»»
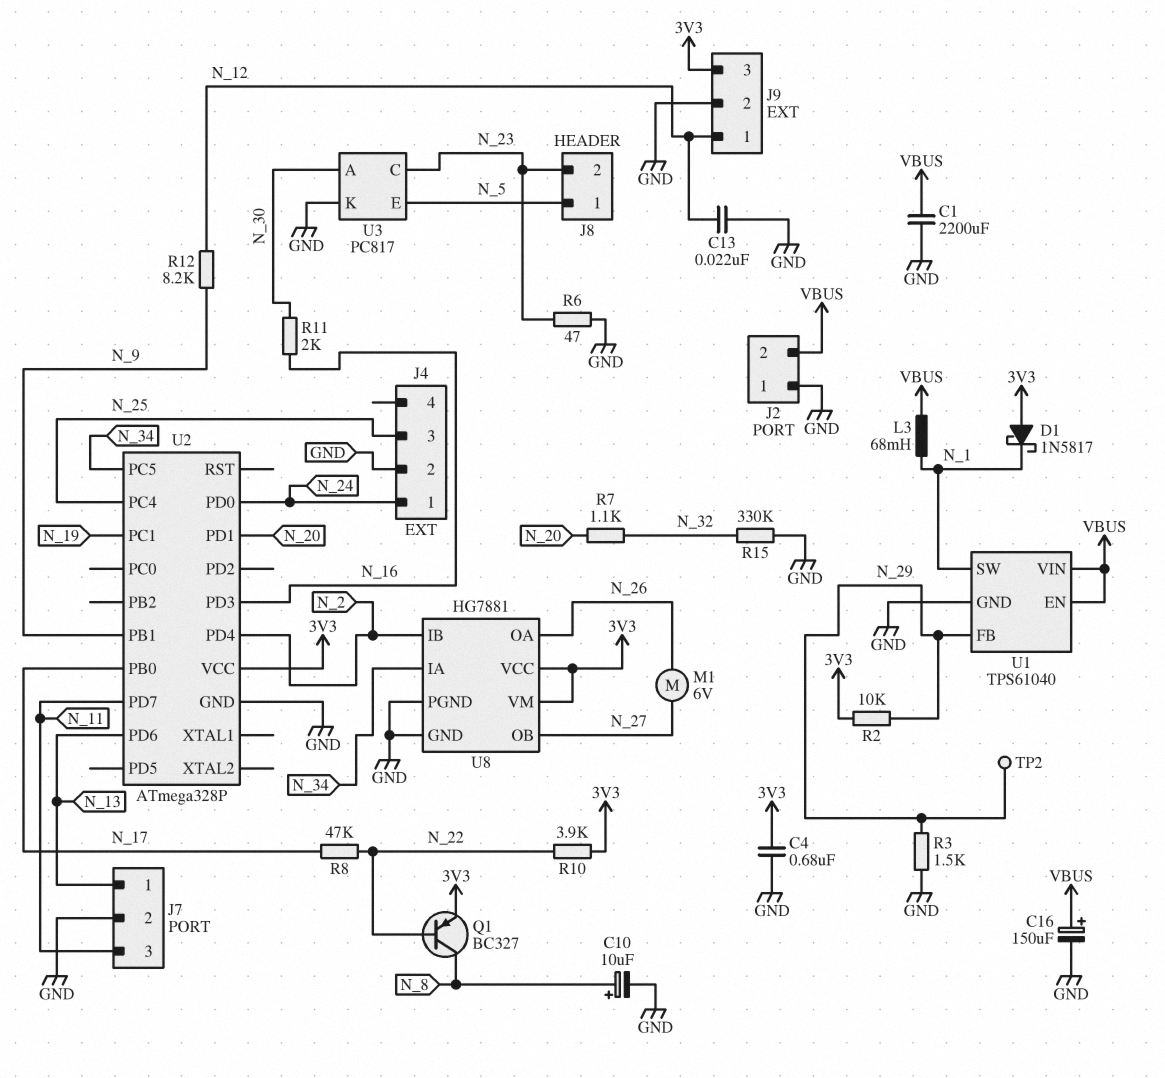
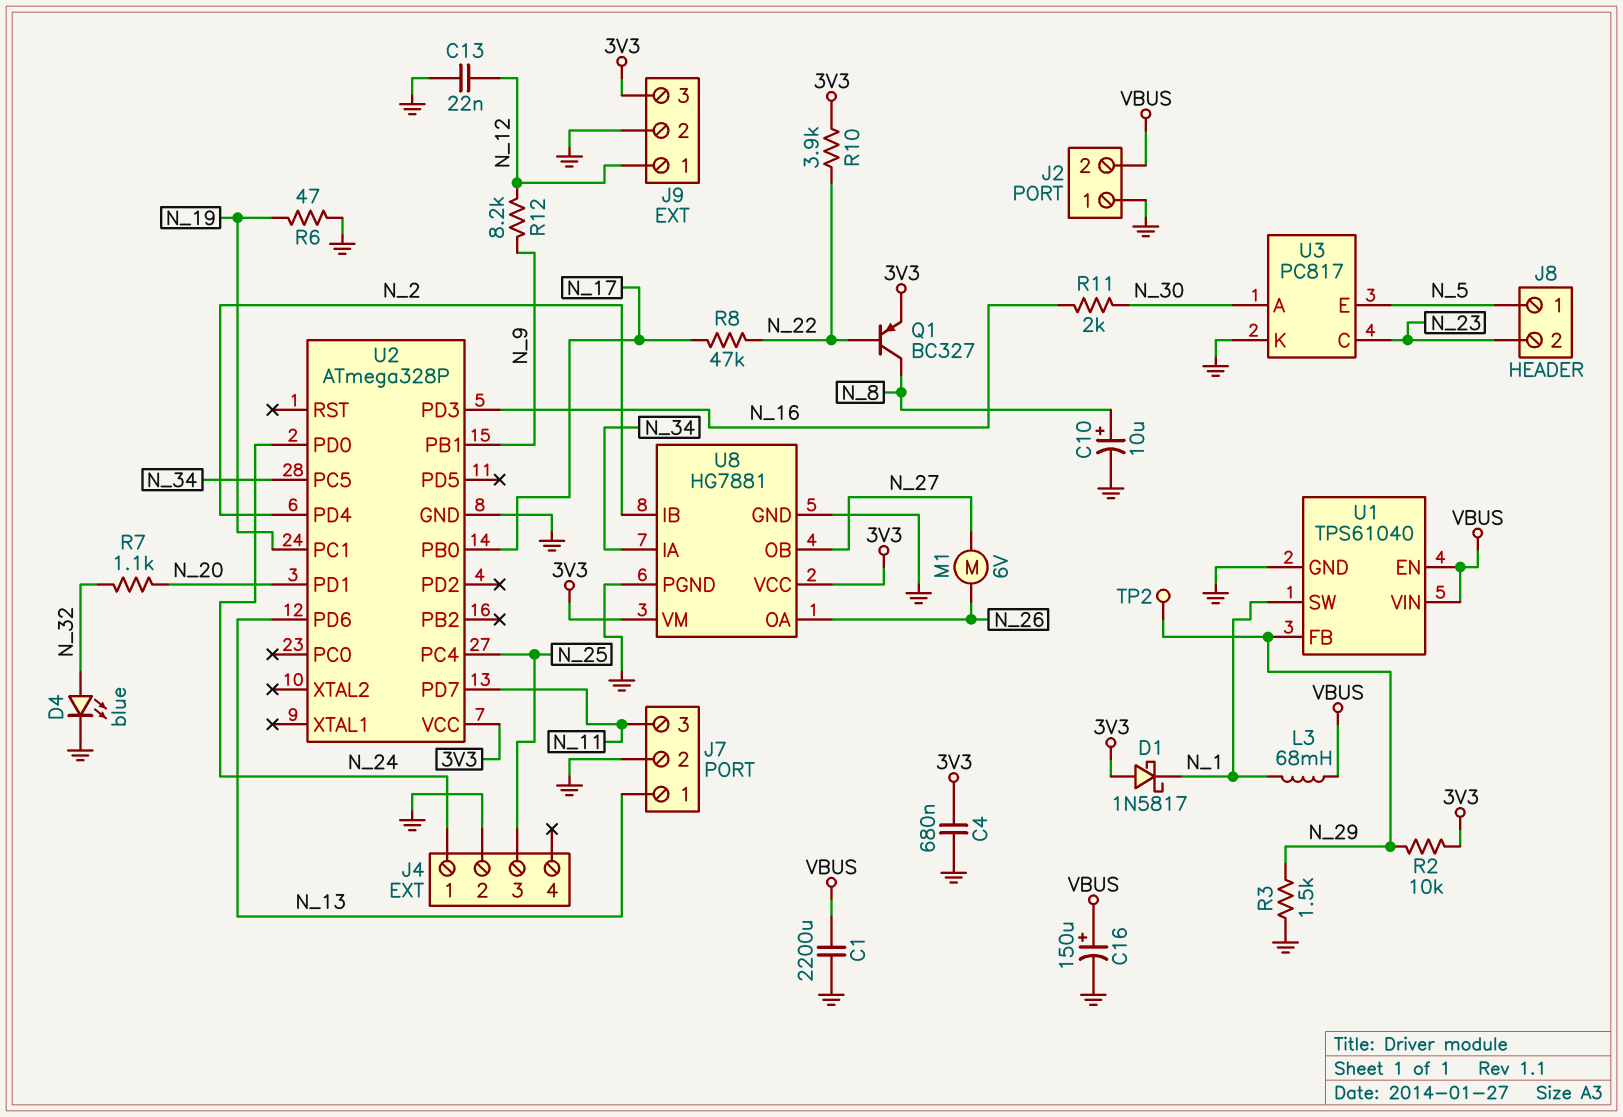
D4: none -> LED blue (A N_32, K GND)
R6: 47 (GND, N_23) -> 47 (GND, N_19)
R15: 330k (GND, N_32) -> none

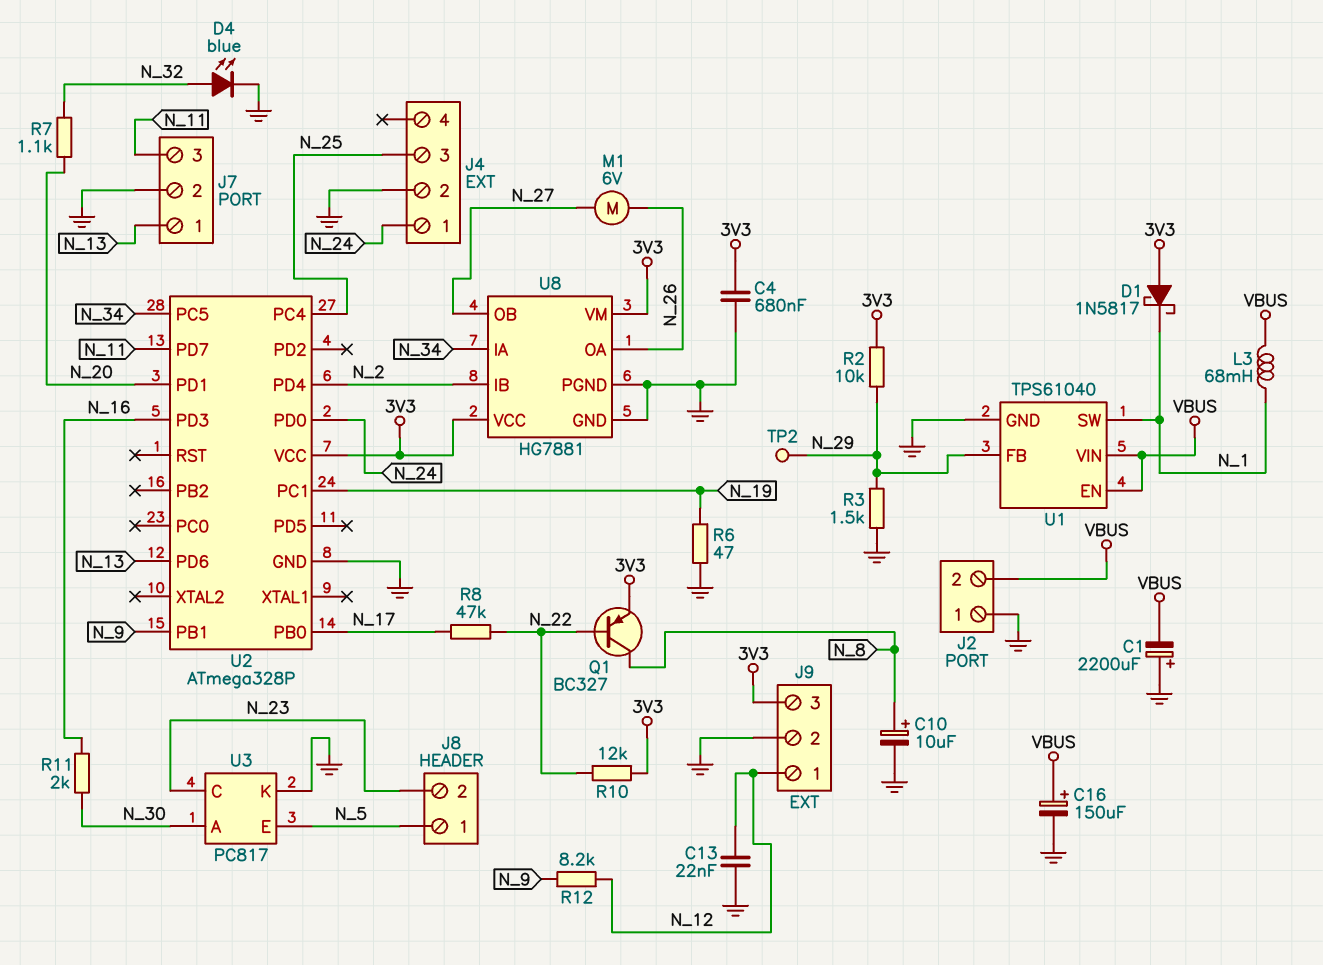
C1: 2200uF (GND, VBUS) -> 2200uF (plus GND, minus VBUS)
R10: 3.9k (3V3, N_22) -> 12k (3V3, N_22)

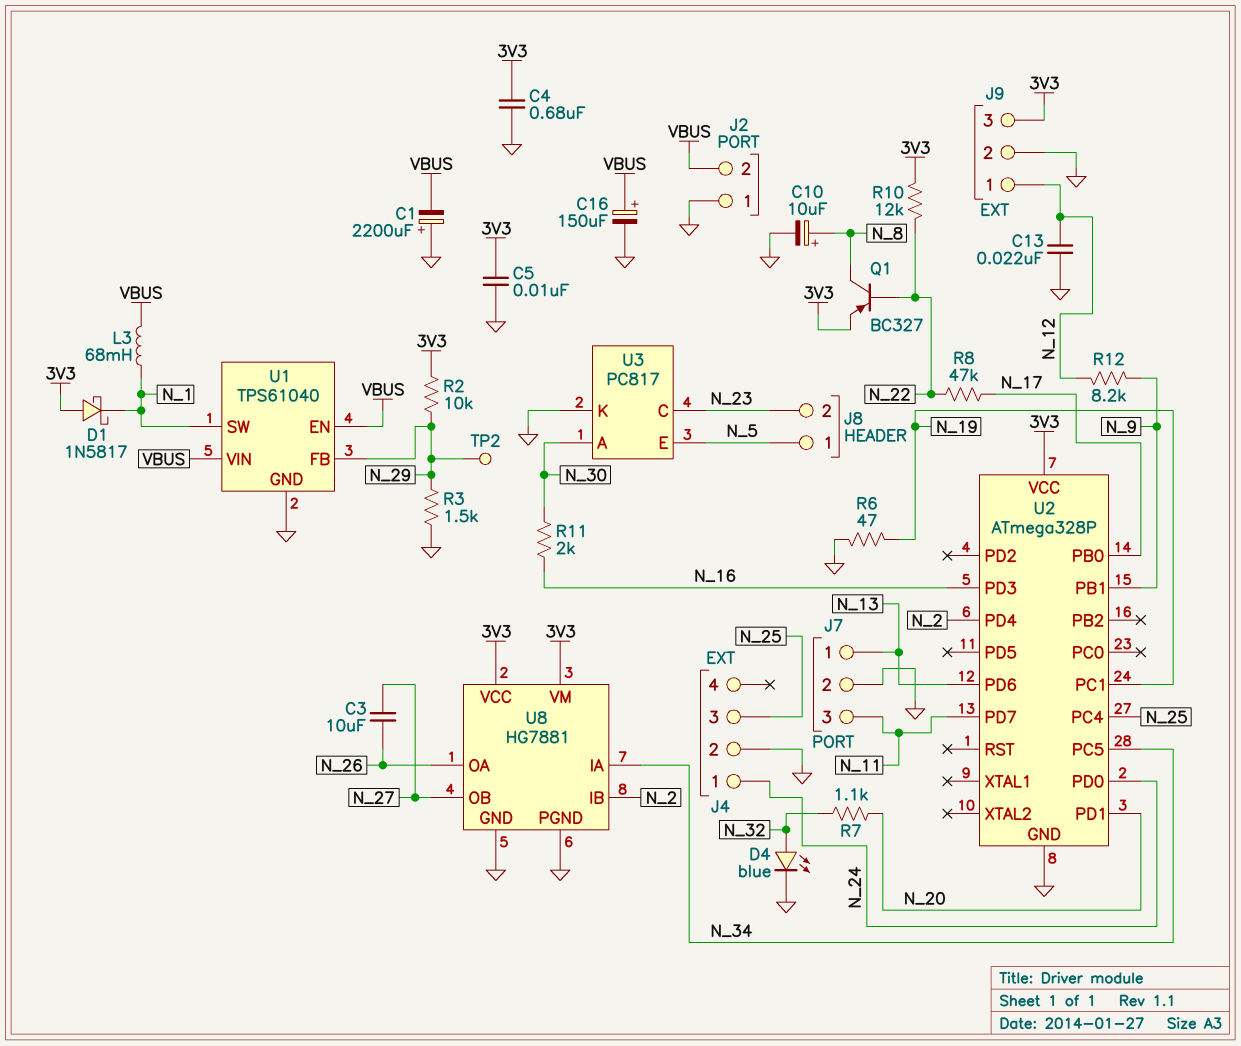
C3: none -> 10uF (N_26, N_27)
C5: none -> 10nF (3V3, GND)
M1: motor 6V (N_26, N_27) -> none

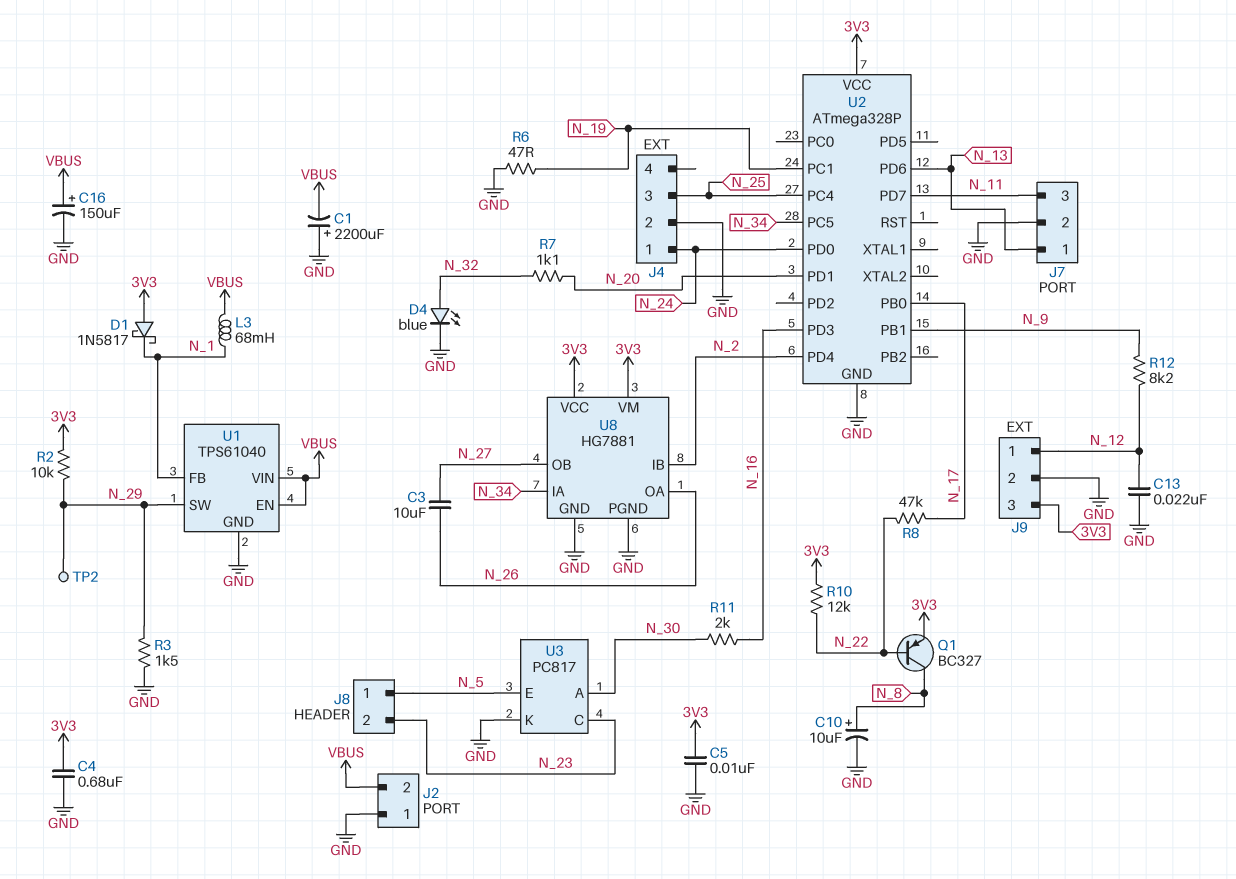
U1 pin FB: N_29 -> N_1
U1 pin SW: N_1 -> N_29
««
* [EXERCISE]:
From the line containing "C1: 2200uF (GND, VBUS)" to the last line of the listing above, transcribe each line exactly, skipping the pictures.

* [SOLUTION TO THE PROBLEM]:
C1: 2200uF (GND, VBUS) -> 2200uF (plus GND, minus VBUS)
R10: 3.9k (3V3, N_22) -> 12k (3V3, N_22)

C3: none -> 10uF (N_26, N_27)
C5: none -> 10nF (3V3, GND)
M1: motor 6V (N_26, N_27) -> none

U1 pin FB: N_29 -> N_1
U1 pin SW: N_1 -> N_29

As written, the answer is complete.